__Stored records__.
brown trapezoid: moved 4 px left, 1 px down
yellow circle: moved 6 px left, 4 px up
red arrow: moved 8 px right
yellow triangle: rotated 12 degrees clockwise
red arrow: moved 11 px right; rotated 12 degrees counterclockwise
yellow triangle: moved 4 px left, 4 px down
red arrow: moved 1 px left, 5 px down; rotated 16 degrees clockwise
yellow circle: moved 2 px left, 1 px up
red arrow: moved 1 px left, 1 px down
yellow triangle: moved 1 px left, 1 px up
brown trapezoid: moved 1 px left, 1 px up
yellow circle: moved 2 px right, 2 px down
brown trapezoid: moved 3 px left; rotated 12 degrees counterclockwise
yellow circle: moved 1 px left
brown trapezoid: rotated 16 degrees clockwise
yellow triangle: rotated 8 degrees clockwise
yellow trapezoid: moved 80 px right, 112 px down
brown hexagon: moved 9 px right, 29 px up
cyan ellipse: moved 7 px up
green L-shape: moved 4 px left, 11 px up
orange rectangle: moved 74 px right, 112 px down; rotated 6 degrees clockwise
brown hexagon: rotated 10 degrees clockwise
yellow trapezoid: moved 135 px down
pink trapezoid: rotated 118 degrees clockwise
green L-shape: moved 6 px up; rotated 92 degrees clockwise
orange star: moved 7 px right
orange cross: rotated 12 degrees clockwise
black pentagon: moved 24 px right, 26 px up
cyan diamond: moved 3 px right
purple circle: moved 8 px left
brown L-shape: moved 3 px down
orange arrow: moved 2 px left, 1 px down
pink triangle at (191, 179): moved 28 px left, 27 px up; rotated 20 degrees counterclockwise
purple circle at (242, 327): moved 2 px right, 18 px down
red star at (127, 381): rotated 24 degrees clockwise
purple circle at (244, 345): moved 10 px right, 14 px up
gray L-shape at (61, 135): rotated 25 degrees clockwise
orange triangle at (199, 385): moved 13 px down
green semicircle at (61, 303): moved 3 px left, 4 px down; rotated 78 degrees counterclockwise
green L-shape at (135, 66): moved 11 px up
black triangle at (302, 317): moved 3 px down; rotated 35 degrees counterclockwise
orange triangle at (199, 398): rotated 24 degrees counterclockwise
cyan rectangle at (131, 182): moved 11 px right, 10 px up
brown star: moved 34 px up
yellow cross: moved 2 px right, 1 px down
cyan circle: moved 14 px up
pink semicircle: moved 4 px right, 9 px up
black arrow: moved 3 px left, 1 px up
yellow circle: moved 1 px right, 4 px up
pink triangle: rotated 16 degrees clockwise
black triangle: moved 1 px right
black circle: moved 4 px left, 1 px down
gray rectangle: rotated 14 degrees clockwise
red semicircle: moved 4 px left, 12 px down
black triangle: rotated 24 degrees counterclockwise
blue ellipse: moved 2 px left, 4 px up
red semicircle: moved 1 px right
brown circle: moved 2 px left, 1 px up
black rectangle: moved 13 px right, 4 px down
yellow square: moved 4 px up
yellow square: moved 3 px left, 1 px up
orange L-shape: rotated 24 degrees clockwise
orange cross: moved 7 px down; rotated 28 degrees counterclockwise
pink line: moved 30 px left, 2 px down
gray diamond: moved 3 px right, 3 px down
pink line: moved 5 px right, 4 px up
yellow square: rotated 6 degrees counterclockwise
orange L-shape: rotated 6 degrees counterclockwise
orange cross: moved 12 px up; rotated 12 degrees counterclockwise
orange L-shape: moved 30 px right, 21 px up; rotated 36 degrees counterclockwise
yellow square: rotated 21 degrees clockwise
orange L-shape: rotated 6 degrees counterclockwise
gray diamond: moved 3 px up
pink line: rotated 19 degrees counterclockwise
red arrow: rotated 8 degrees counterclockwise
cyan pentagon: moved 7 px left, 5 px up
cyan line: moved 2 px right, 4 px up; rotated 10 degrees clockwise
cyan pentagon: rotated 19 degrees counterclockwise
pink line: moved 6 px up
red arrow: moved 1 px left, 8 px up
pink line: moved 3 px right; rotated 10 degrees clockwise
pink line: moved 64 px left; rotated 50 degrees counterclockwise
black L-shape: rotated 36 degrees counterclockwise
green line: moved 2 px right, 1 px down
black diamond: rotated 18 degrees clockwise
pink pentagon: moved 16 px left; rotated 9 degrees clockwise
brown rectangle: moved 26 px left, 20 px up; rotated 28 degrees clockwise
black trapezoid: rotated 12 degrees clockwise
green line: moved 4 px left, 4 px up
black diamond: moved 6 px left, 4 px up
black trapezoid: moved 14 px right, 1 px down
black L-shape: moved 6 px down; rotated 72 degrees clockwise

__Aim__. Reproduce every line of the material above without altering a single character.

__Reply to the exercise__.
brown trapezoid: moved 4 px left, 1 px down
yellow circle: moved 6 px left, 4 px up
red arrow: moved 8 px right
yellow triangle: rotated 12 degrees clockwise
red arrow: moved 11 px right; rotated 12 degrees counterclockwise
yellow triangle: moved 4 px left, 4 px down
red arrow: moved 1 px left, 5 px down; rotated 16 degrees clockwise
yellow circle: moved 2 px left, 1 px up
red arrow: moved 1 px left, 1 px down
yellow triangle: moved 1 px left, 1 px up
brown trapezoid: moved 1 px left, 1 px up
yellow circle: moved 2 px right, 2 px down
brown trapezoid: moved 3 px left; rotated 12 degrees counterclockwise
yellow circle: moved 1 px left
brown trapezoid: rotated 16 degrees clockwise
yellow triangle: rotated 8 degrees clockwise
yellow trapezoid: moved 80 px right, 112 px down
brown hexagon: moved 9 px right, 29 px up
cyan ellipse: moved 7 px up
green L-shape: moved 4 px left, 11 px up
orange rectangle: moved 74 px right, 112 px down; rotated 6 degrees clockwise
brown hexagon: rotated 10 degrees clockwise
yellow trapezoid: moved 135 px down
pink trapezoid: rotated 118 degrees clockwise
green L-shape: moved 6 px up; rotated 92 degrees clockwise
orange star: moved 7 px right
orange cross: rotated 12 degrees clockwise
black pentagon: moved 24 px right, 26 px up
cyan diamond: moved 3 px right
purple circle: moved 8 px left
brown L-shape: moved 3 px down
orange arrow: moved 2 px left, 1 px down
pink triangle at (191, 179): moved 28 px left, 27 px up; rotated 20 degrees counterclockwise
purple circle at (242, 327): moved 2 px right, 18 px down
red star at (127, 381): rotated 24 degrees clockwise
purple circle at (244, 345): moved 10 px right, 14 px up
gray L-shape at (61, 135): rotated 25 degrees clockwise
orange triangle at (199, 385): moved 13 px down
green semicircle at (61, 303): moved 3 px left, 4 px down; rotated 78 degrees counterclockwise
green L-shape at (135, 66): moved 11 px up
black triangle at (302, 317): moved 3 px down; rotated 35 degrees counterclockwise
orange triangle at (199, 398): rotated 24 degrees counterclockwise
cyan rectangle at (131, 182): moved 11 px right, 10 px up
brown star: moved 34 px up
yellow cross: moved 2 px right, 1 px down
cyan circle: moved 14 px up
pink semicircle: moved 4 px right, 9 px up
black arrow: moved 3 px left, 1 px up
yellow circle: moved 1 px right, 4 px up
pink triangle: rotated 16 degrees clockwise
black triangle: moved 1 px right
black circle: moved 4 px left, 1 px down
gray rectangle: rotated 14 degrees clockwise
red semicircle: moved 4 px left, 12 px down
black triangle: rotated 24 degrees counterclockwise
blue ellipse: moved 2 px left, 4 px up
red semicircle: moved 1 px right
brown circle: moved 2 px left, 1 px up
black rectangle: moved 13 px right, 4 px down
yellow square: moved 4 px up
yellow square: moved 3 px left, 1 px up
orange L-shape: rotated 24 degrees clockwise
orange cross: moved 7 px down; rotated 28 degrees counterclockwise
pink line: moved 30 px left, 2 px down
gray diamond: moved 3 px right, 3 px down
pink line: moved 5 px right, 4 px up
yellow square: rotated 6 degrees counterclockwise
orange L-shape: rotated 6 degrees counterclockwise
orange cross: moved 12 px up; rotated 12 degrees counterclockwise
orange L-shape: moved 30 px right, 21 px up; rotated 36 degrees counterclockwise
yellow square: rotated 21 degrees clockwise
orange L-shape: rotated 6 degrees counterclockwise
gray diamond: moved 3 px up
pink line: rotated 19 degrees counterclockwise
red arrow: rotated 8 degrees counterclockwise
cyan pentagon: moved 7 px left, 5 px up
cyan line: moved 2 px right, 4 px up; rotated 10 degrees clockwise
cyan pentagon: rotated 19 degrees counterclockwise
pink line: moved 6 px up
red arrow: moved 1 px left, 8 px up
pink line: moved 3 px right; rotated 10 degrees clockwise
pink line: moved 64 px left; rotated 50 degrees counterclockwise
black L-shape: rotated 36 degrees counterclockwise
green line: moved 2 px right, 1 px down
black diamond: rotated 18 degrees clockwise
pink pentagon: moved 16 px left; rotated 9 degrees clockwise
brown rectangle: moved 26 px left, 20 px up; rotated 28 degrees clockwise
black trapezoid: rotated 12 degrees clockwise
green line: moved 4 px left, 4 px up
black diamond: moved 6 px left, 4 px up
black trapezoid: moved 14 px right, 1 px down
black L-shape: moved 6 px down; rotated 72 degrees clockwise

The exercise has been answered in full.